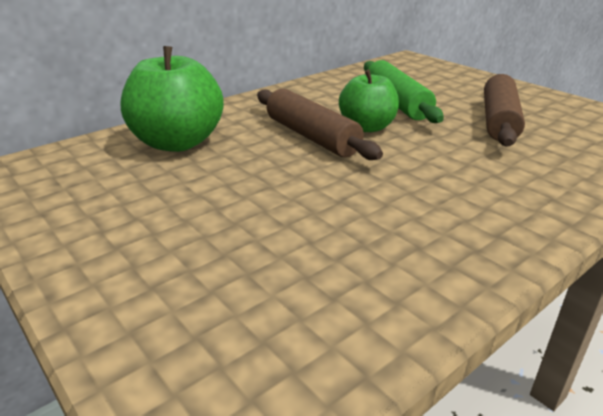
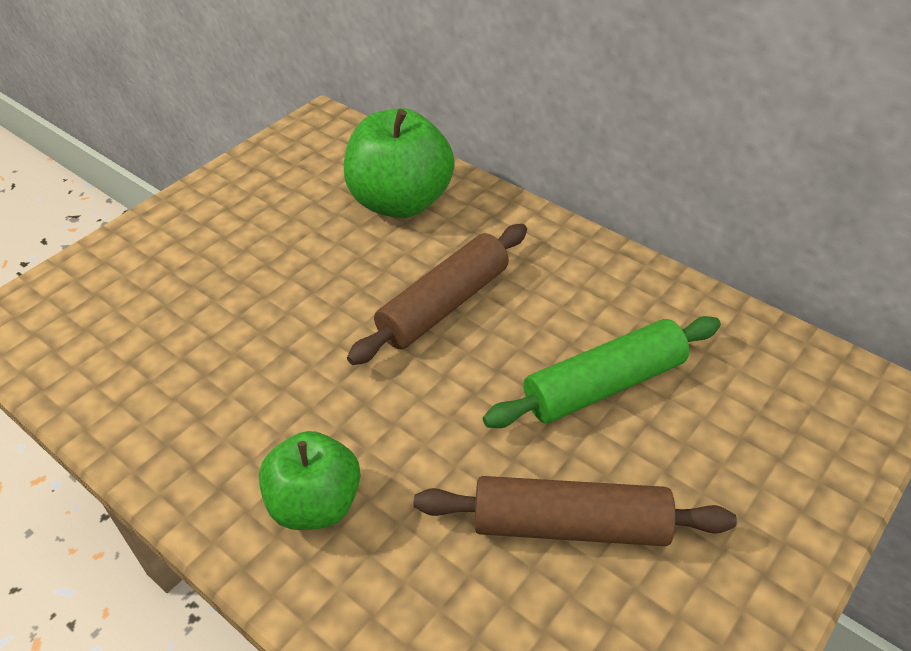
camera: 80 degrees right, 15 degrees up
green apple [339,70,399,132] -> green apple moved to [259,431,361,530]

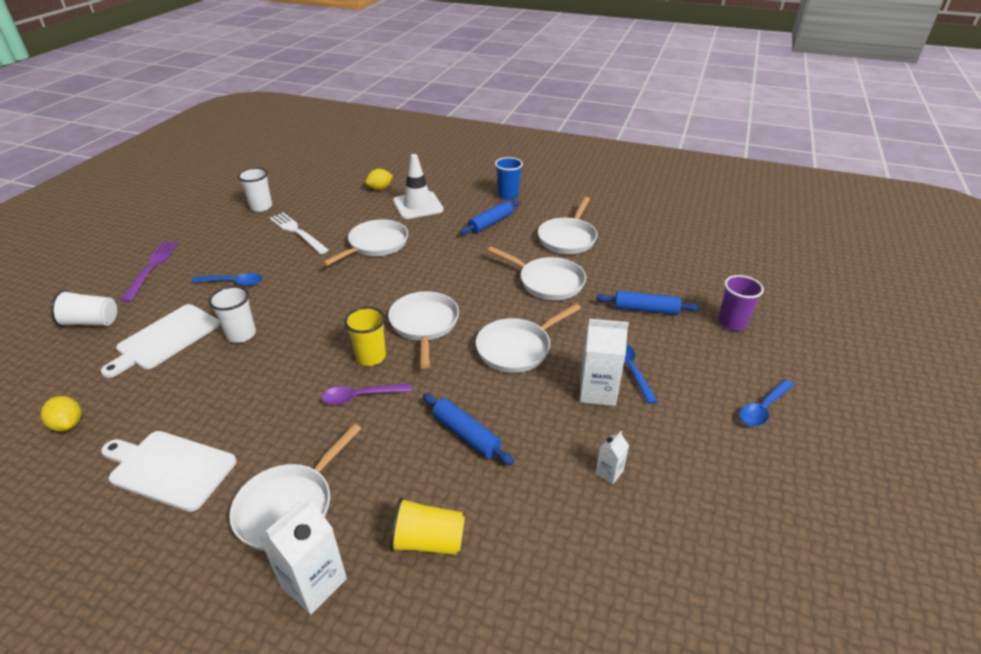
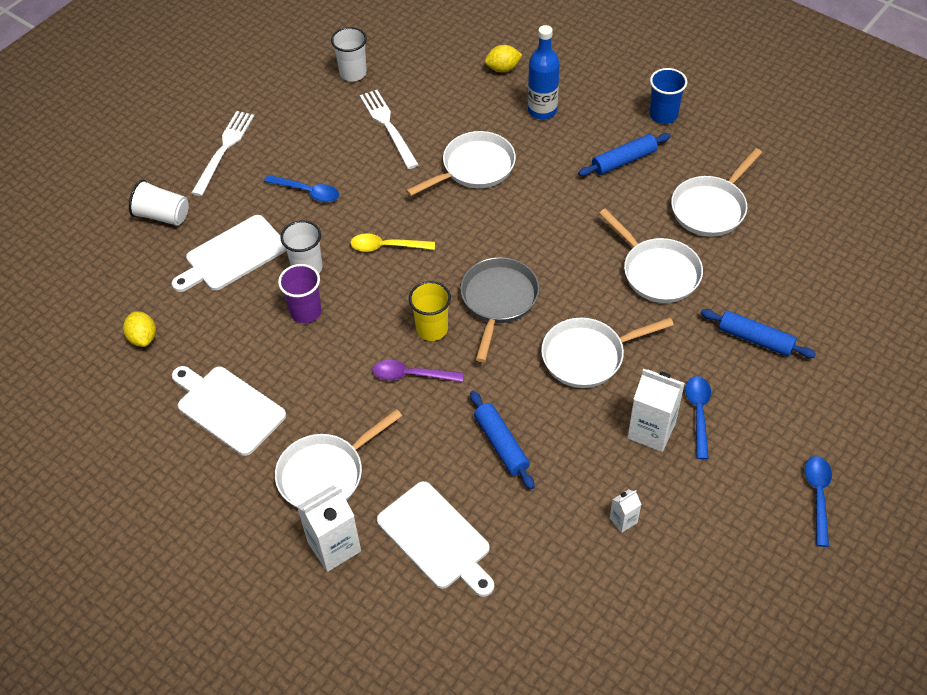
camera: 20 degrees right, 15 degrees up
purple fork [121,242,178,302] -> white fork [191,111,254,196]
white pan [388,291,459,369] -> grey pan [460,257,539,362]
yellow cup [390,497,465,555] -> white cutting board [377,481,494,597]
white traffic cone [393,154,444,219] -> blue bottle [528,25,560,119]
purple cup [718,275,764,331] -> purple cup moved to [278,264,322,323]
blue spoon [739,379,794,426] -> blue spoon turned 120 degrees clockwise [805,456,832,547]
none -> yellow spoon [350,233,435,252]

◆ ◆ ◆ ◆

Problem to work on.
What is needed is every record above, returned exactly, with the pictures omitted.

Reply to the exercise.
camera: 80 degrees right, 15 degrees up
green apple [339,70,399,132] -> green apple moved to [259,431,361,530]

camera: 20 degrees right, 15 degrees up
purple fork [121,242,178,302] -> white fork [191,111,254,196]
white pan [388,291,459,369] -> grey pan [460,257,539,362]
yellow cup [390,497,465,555] -> white cutting board [377,481,494,597]
white traffic cone [393,154,444,219] -> blue bottle [528,25,560,119]
purple cup [718,275,764,331] -> purple cup moved to [278,264,322,323]
blue spoon [739,379,794,426] -> blue spoon turned 120 degrees clockwise [805,456,832,547]
none -> yellow spoon [350,233,435,252]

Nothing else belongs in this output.